Requirement: For the listing below, return the line containing "(184, 252) = (395, 188): brown", the line containing "(457, 392) = (253, 400): green", and all lines in between, exactly as written and nothing else.
BEGIN Information supplied
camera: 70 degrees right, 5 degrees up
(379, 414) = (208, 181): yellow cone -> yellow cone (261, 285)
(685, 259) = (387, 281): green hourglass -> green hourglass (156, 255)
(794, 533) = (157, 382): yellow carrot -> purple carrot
END Information supplied
BEGIN Information supplied
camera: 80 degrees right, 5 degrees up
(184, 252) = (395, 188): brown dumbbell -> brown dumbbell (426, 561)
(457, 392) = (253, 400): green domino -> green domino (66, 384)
END Information supplied
Completed exercise:
(184, 252) = (395, 188): brown dumbbell -> brown dumbbell (426, 561)
(457, 392) = (253, 400): green domino -> green domino (66, 384)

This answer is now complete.